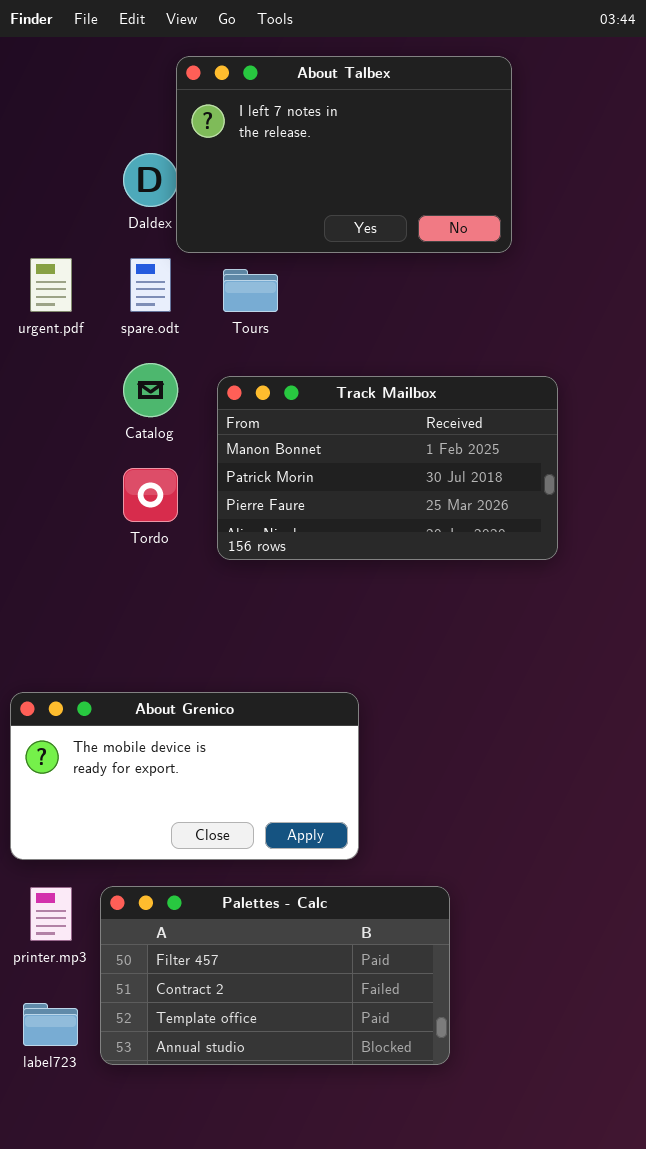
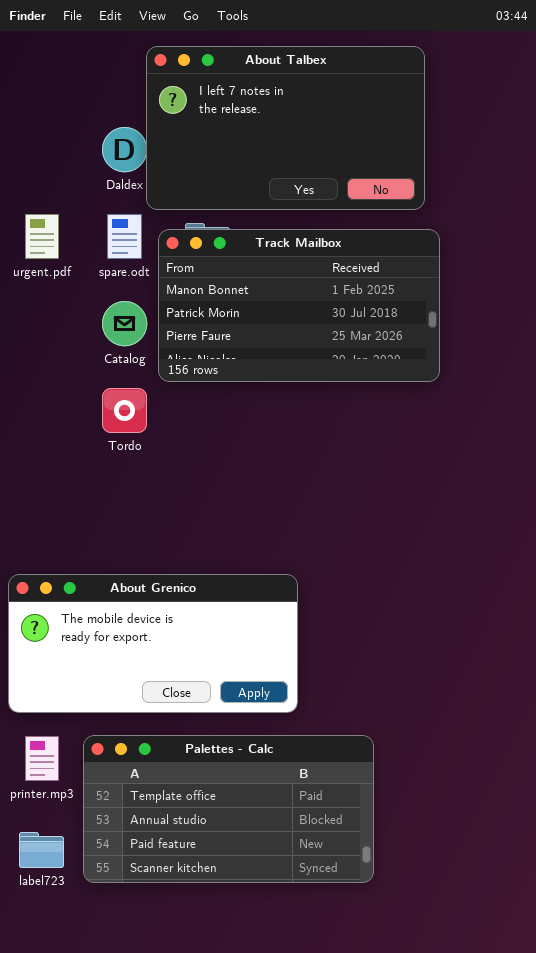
Track Mailbox: [217,376,558,560] -> [158,229,440,382], moved
Palettes - Calc: [100,886,450,1065] -> [83,735,374,883], scrolled down 2 rows

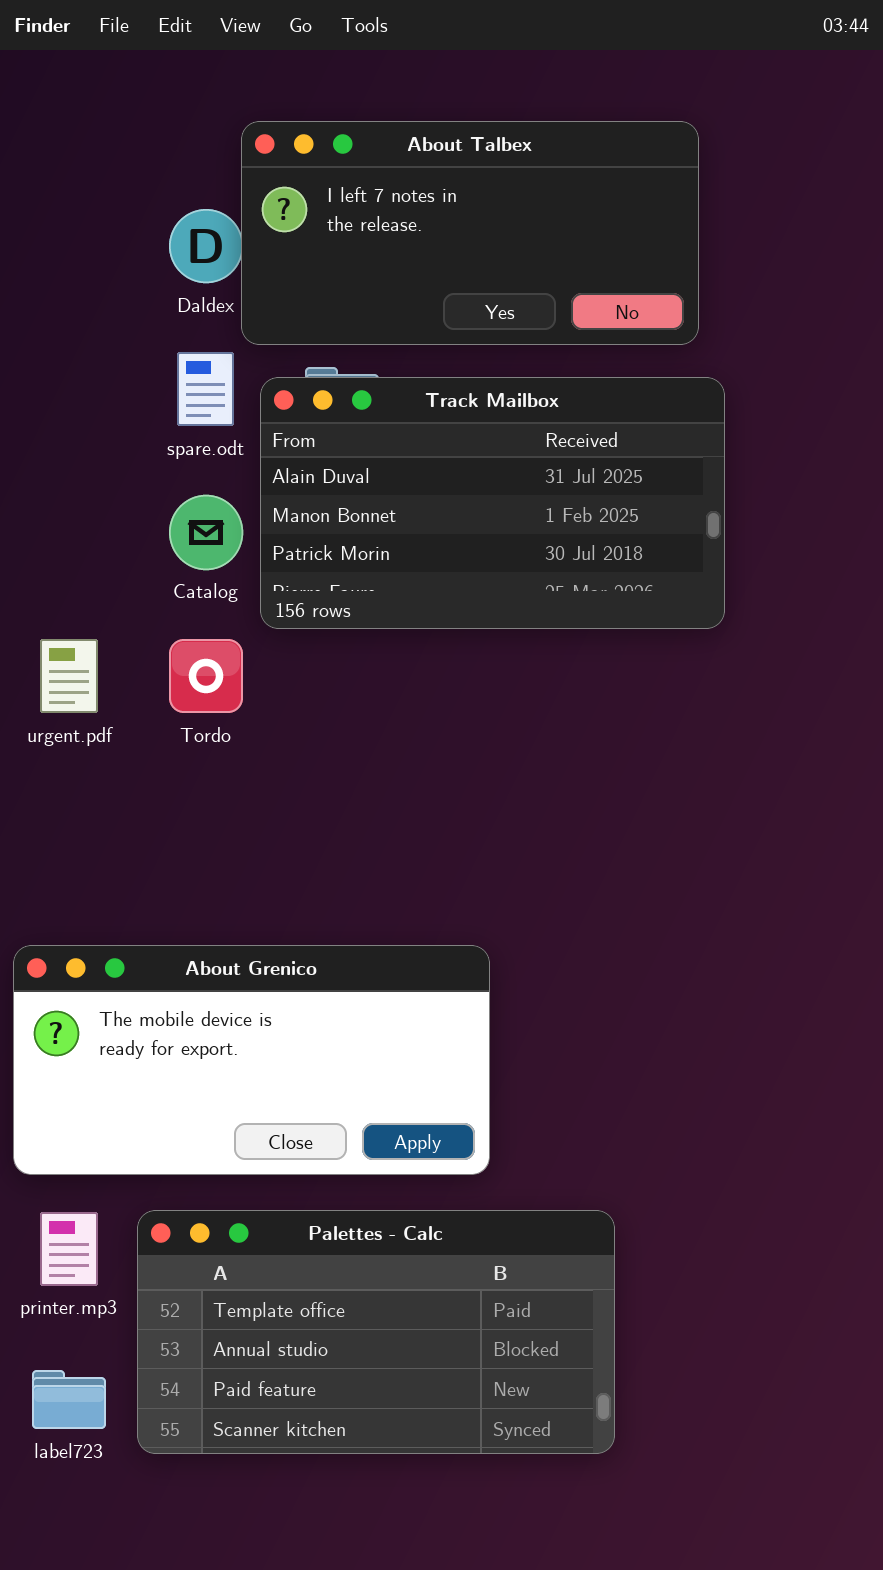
About Talbex: [146,46,425,210] -> [241,121,699,345], resized
urgent.pdf: [25,214,59,259] -> [40,639,98,713], moved
Track Mailbox: [158,229,440,382] -> [260,377,725,629], scrolled up 1 row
# # # #
## HOW TO COMPLETE THIS TASK:
Look through the entries above for the word "Mailbox". Copy every line where it shows up.

## OUTPUT FOR THIS TASK:
Track Mailbox: [217,376,558,560] -> [158,229,440,382], moved
Track Mailbox: [158,229,440,382] -> [260,377,725,629], scrolled up 1 row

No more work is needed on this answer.